* _WHAT IS BEING ASKED_: Restate all the entries exactly as they appear, apart from the pictures.

Object correspondence data
*** Block opens ***
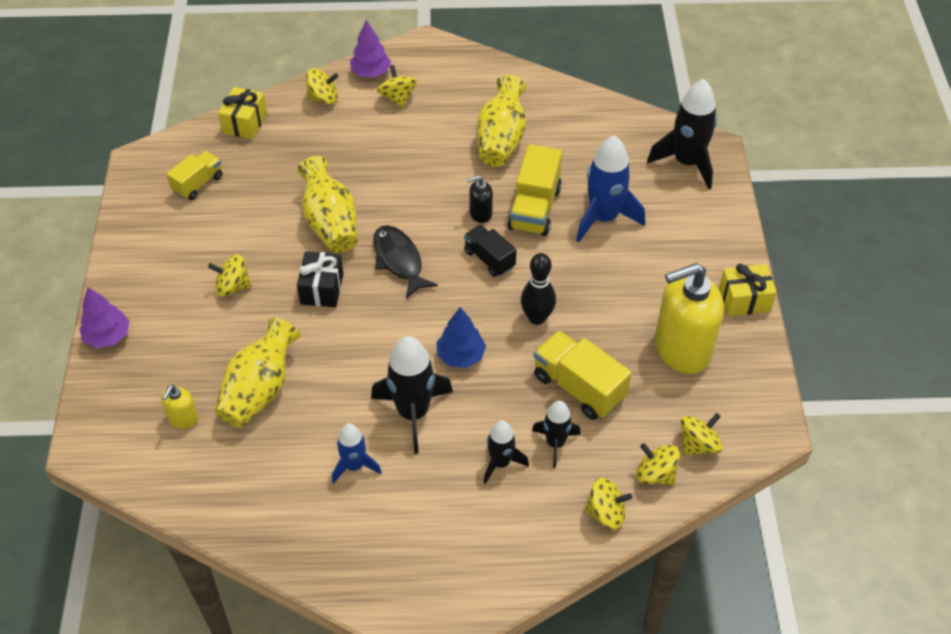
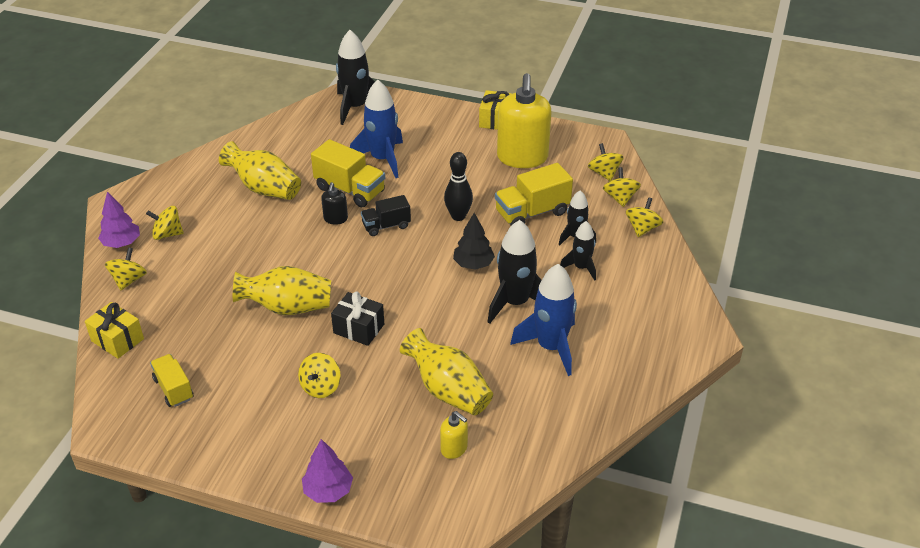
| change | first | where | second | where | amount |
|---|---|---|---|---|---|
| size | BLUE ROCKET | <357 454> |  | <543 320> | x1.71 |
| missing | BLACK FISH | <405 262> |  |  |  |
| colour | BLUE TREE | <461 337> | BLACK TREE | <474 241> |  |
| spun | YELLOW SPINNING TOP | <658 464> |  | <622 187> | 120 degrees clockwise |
*** Block closes ***
* _COMPLETED TASK_:
| change | first | where | second | where | amount |
|---|---|---|---|---|---|
| size | BLUE ROCKET | <357 454> |  | <543 320> | x1.71 |
| missing | BLACK FISH | <405 262> |  |  |  |
| colour | BLUE TREE | <461 337> | BLACK TREE | <474 241> |  |
| spun | YELLOW SPINNING TOP | <658 464> |  | <622 187> | 120 degrees clockwise |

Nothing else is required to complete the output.